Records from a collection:

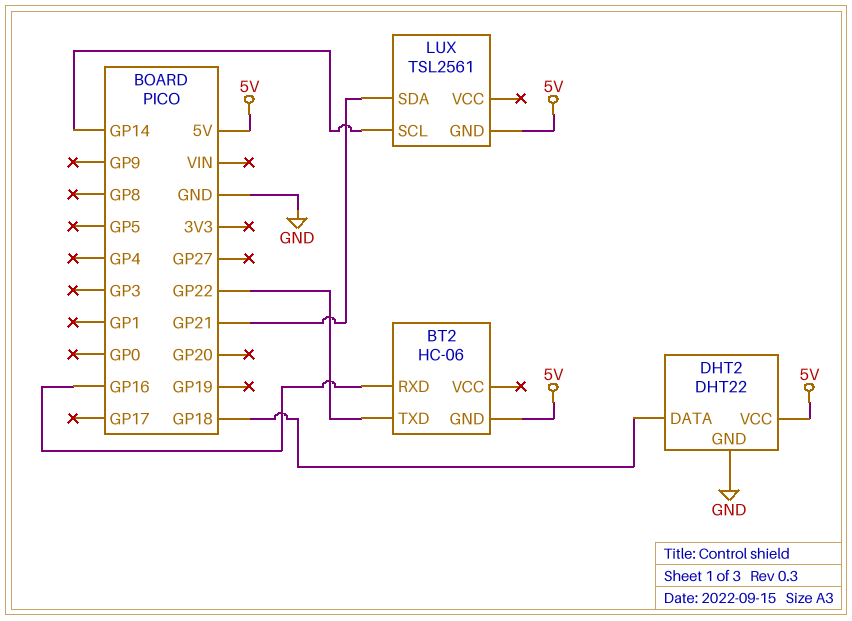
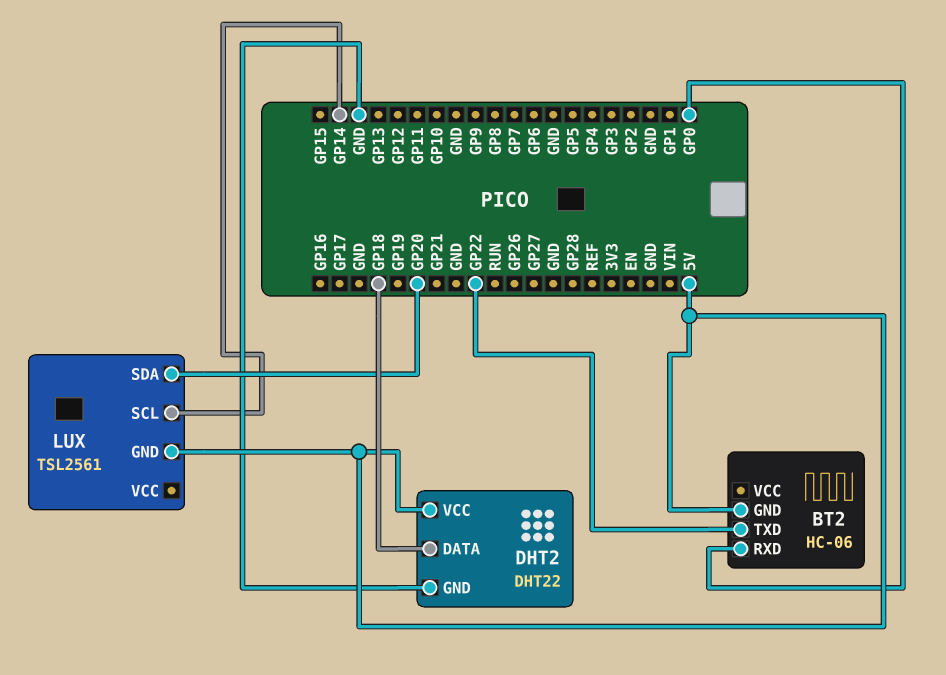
BT2 pin RXD: GP16 -> GP0
LUX pin SDA: GP21 -> GP20

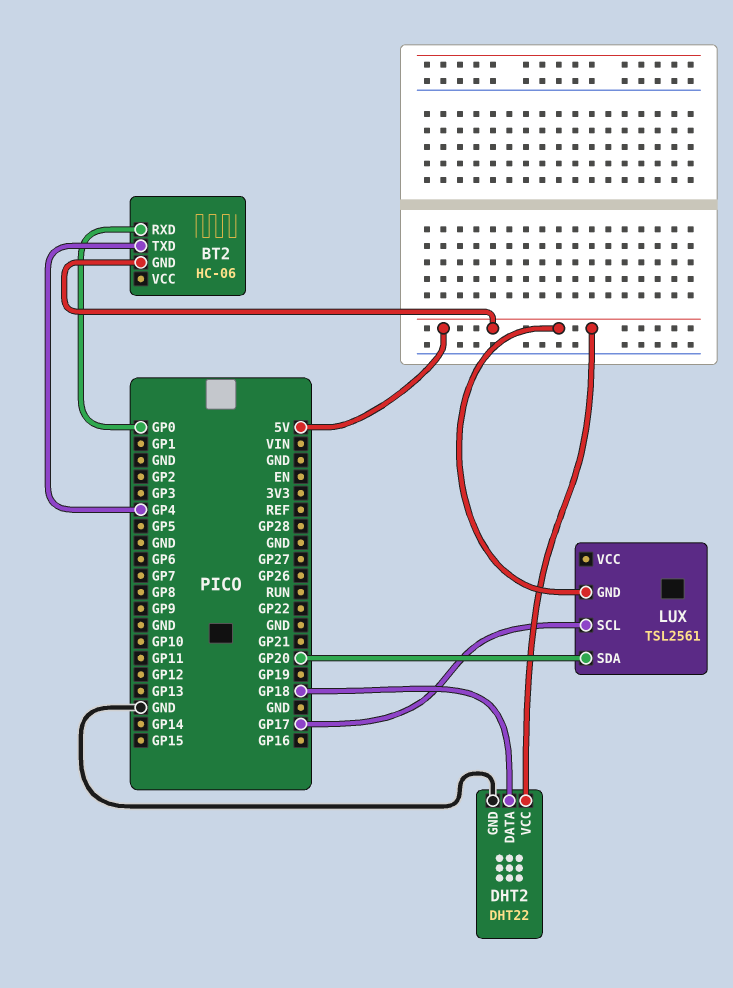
BT2 pin TXD: GP22 -> GP4
LUX pin SCL: GP14 -> GP17

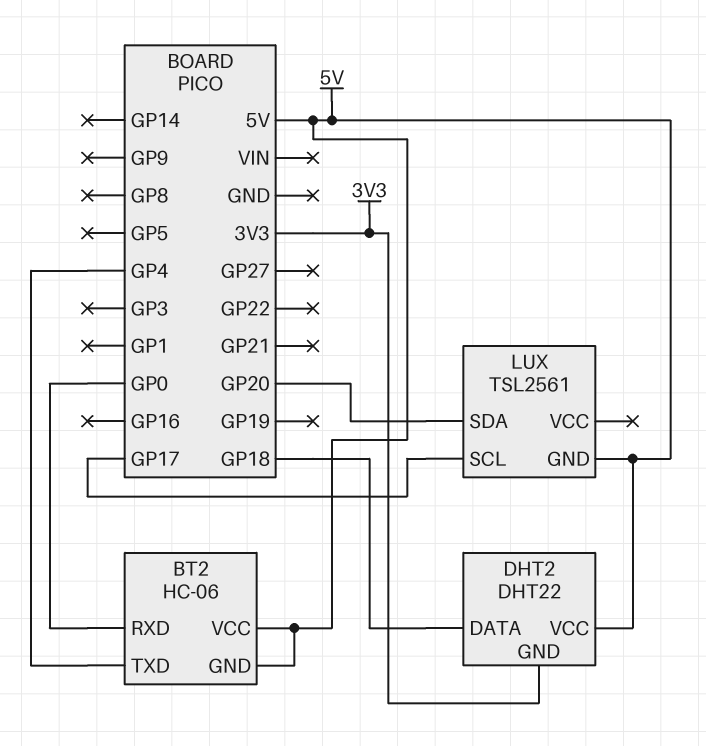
BT2 pin VCC: none -> 5V
DHT2 pin GND: GND -> 3V3

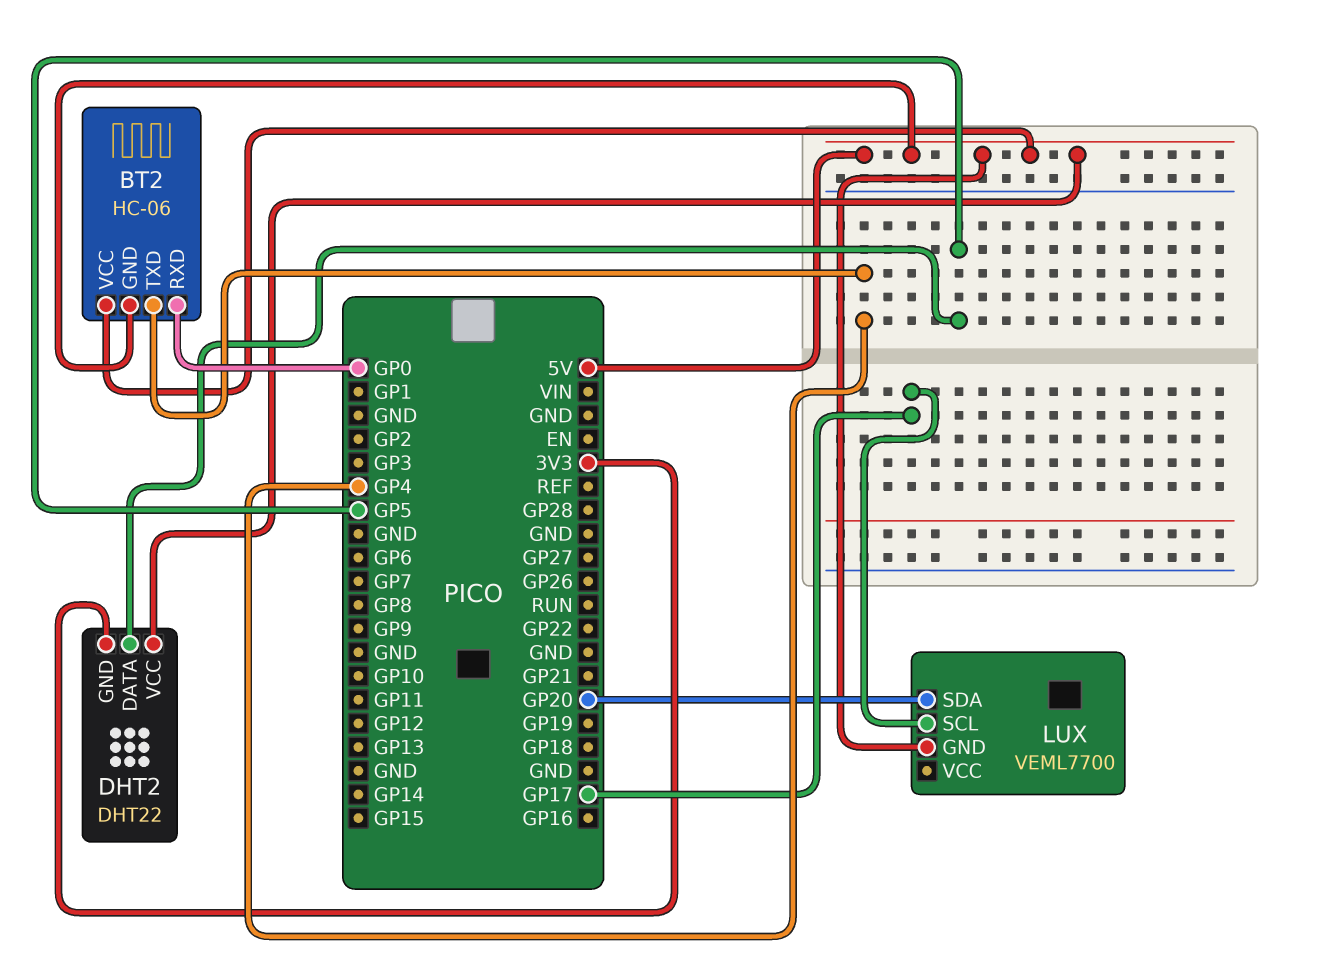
DHT2 pin DATA: GP18 -> GP5
LUX: TSL2561 -> VEML7700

WORK REQUEST: What you set down should be exactly the lines from the line containing "BT2 pin VCC: none -> 5V" to the last line of the entries above, both included, with no pictures.

RESULT OF THE TASK:
BT2 pin VCC: none -> 5V
DHT2 pin GND: GND -> 3V3

DHT2 pin DATA: GP18 -> GP5
LUX: TSL2561 -> VEML7700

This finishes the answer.